--- Problem requirements ---
Skip the images; return every entry exactly.

--- Record extracts ---
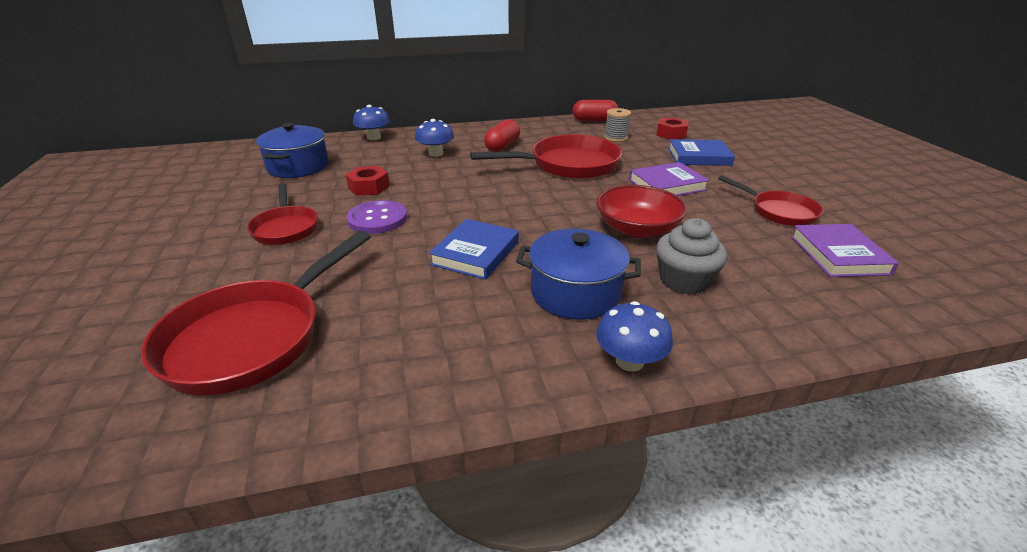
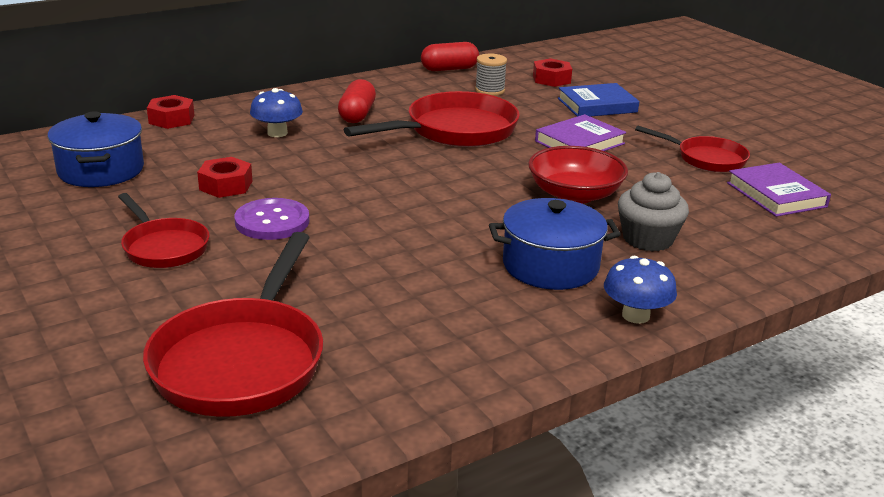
camera: 20 degrees left, 5 degrees down
(374, 137) = (171, 119): blue mushroom -> red nut
(475, 253) = (419, 243): blue book -> none

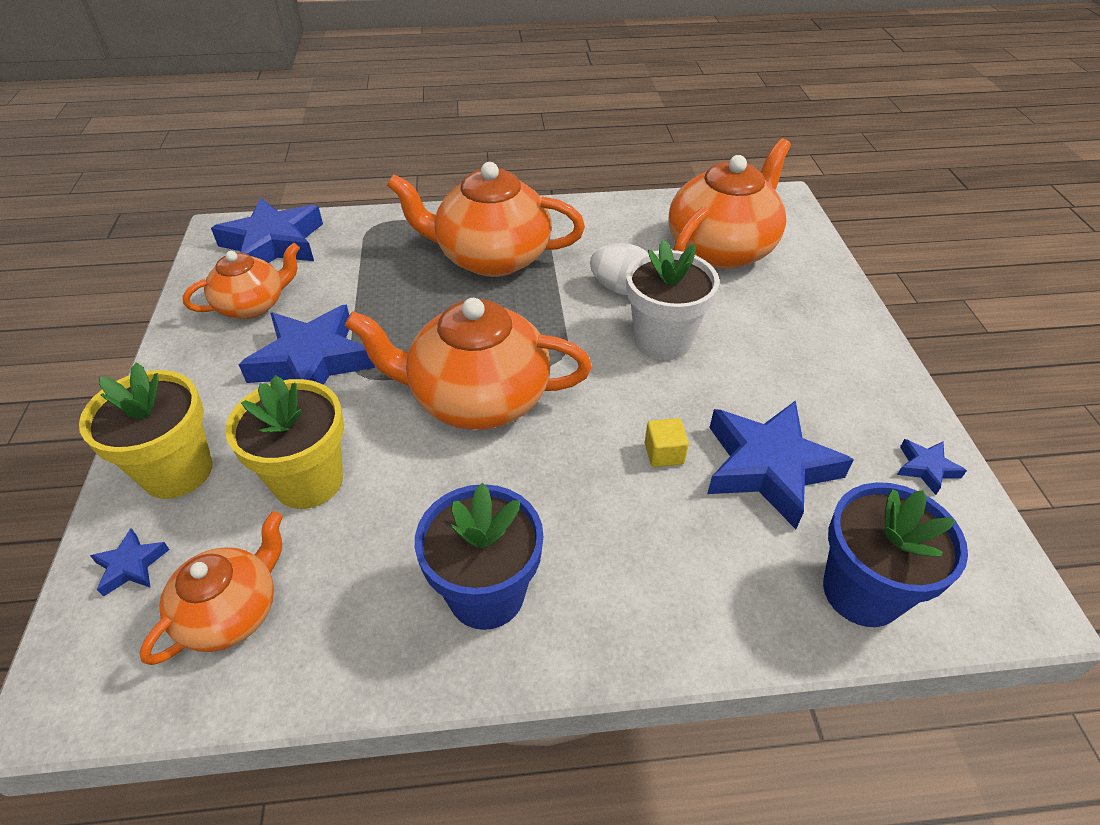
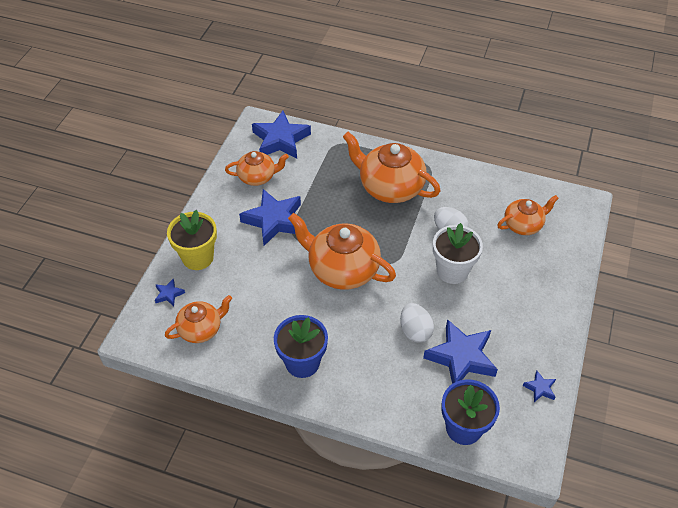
camera: 25 degrees right, 5 degrees up
(308, 481) = (250, 283): yellow flower pot -> none
(664, 453) = (415, 331): yellow cube -> white egg
(721, 249) = (523, 225): orange teapot -> orange teapot, size x0.59

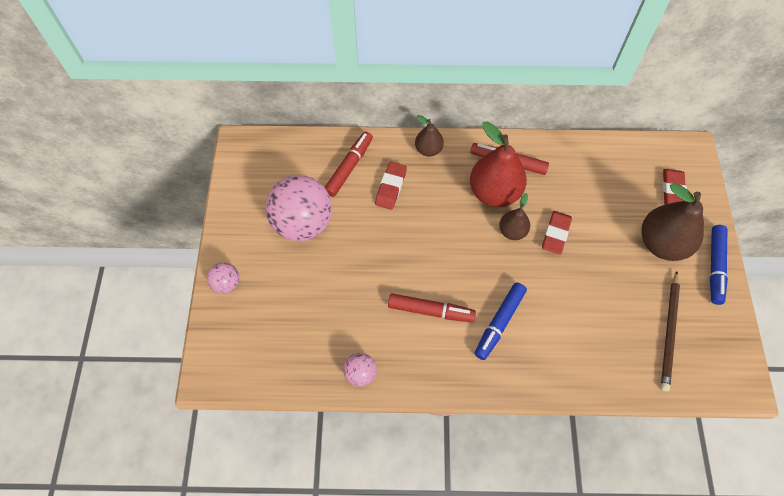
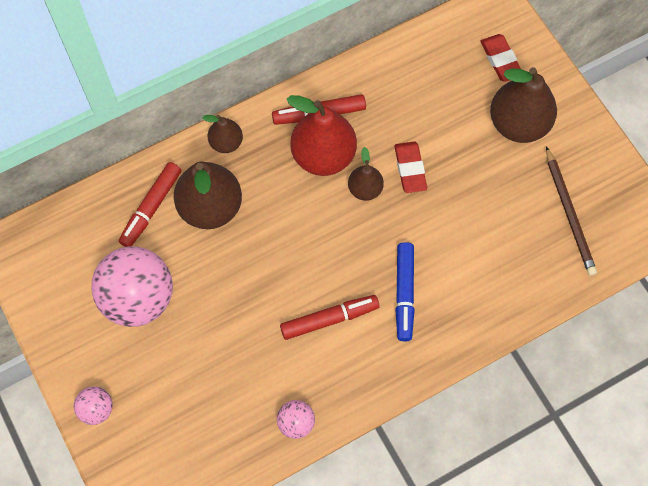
camera: 30 degrees left, 5 degrees up
(349, 167) = (151, 208): red marker -> red marker turned 150 degrees counterclockwise
(390, 187) = (210, 207): red eraser -> brown pear
(715, 267) = (579, 122): blue marker -> none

--- Problem solution ---
camera: 20 degrees left, 5 degrees down
(374, 137) = (171, 119): blue mushroom -> red nut
(475, 253) = (419, 243): blue book -> none

camera: 25 degrees right, 5 degrees up
(308, 481) = (250, 283): yellow flower pot -> none
(664, 453) = (415, 331): yellow cube -> white egg
(721, 249) = (523, 225): orange teapot -> orange teapot, size x0.59

camera: 30 degrees left, 5 degrees up
(349, 167) = (151, 208): red marker -> red marker turned 150 degrees counterclockwise
(390, 187) = (210, 207): red eraser -> brown pear
(715, 267) = (579, 122): blue marker -> none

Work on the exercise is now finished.